| Your goal |
Reproduce word for word the line that contains "relocated | jet-black" and every line after it to the end of the records, with nothing else added.

| Dataset extract |
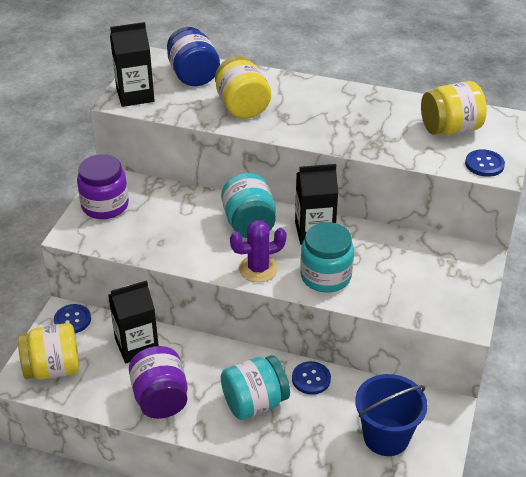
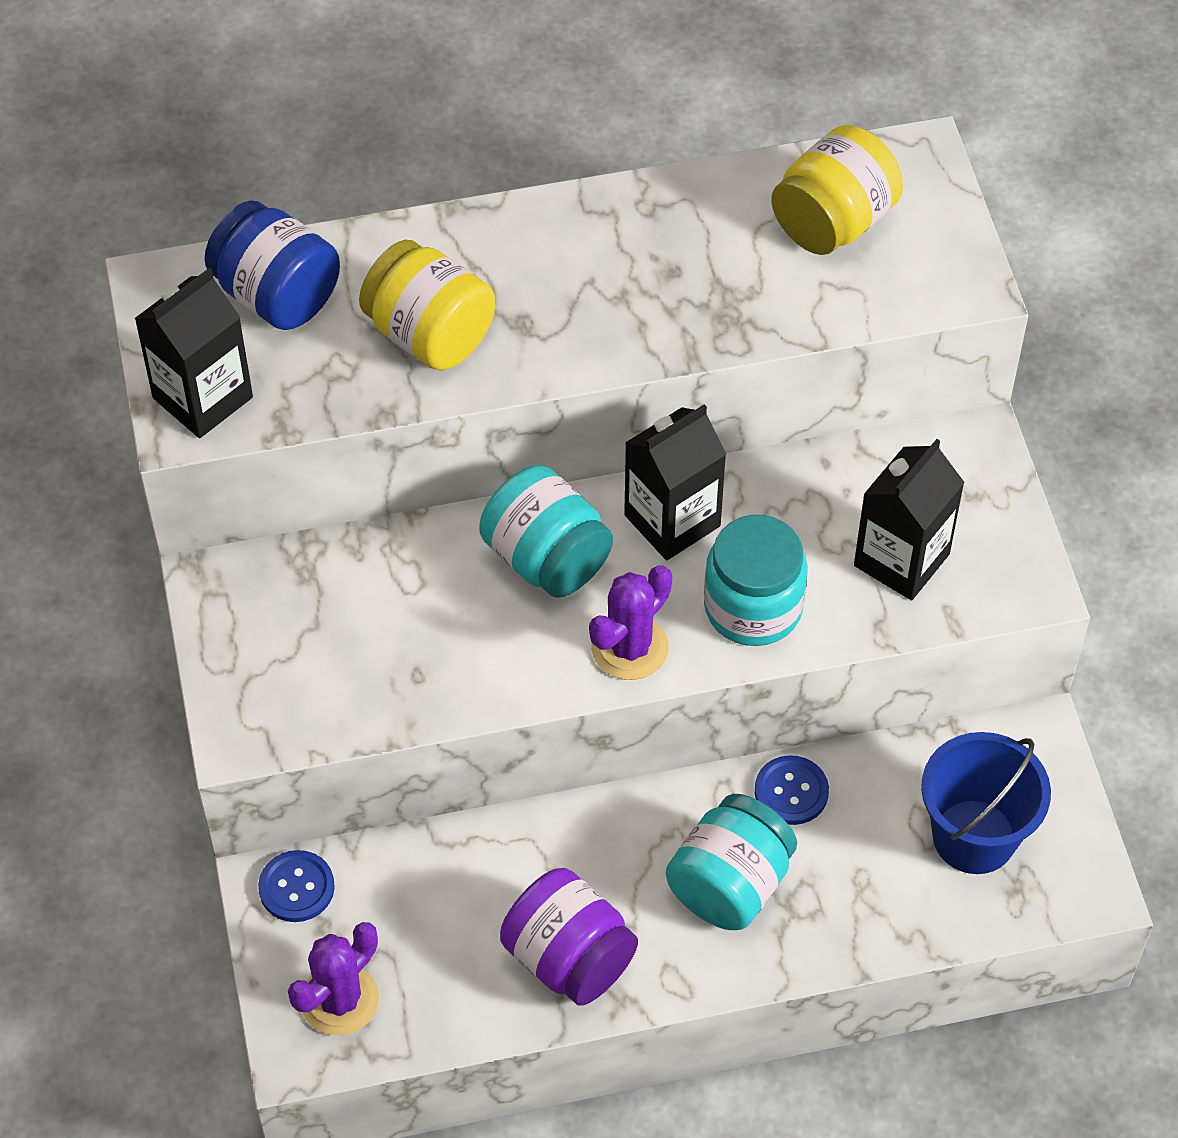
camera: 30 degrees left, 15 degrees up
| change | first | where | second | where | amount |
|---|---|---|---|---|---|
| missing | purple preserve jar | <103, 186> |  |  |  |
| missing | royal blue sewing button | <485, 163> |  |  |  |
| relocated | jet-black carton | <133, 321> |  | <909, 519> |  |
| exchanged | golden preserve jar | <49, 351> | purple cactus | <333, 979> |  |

| Answer to this problem |
| relocated | jet-black carton | <133, 321> |  | <909, 519> |  |
| exchanged | golden preserve jar | <49, 351> | purple cactus | <333, 979> |  |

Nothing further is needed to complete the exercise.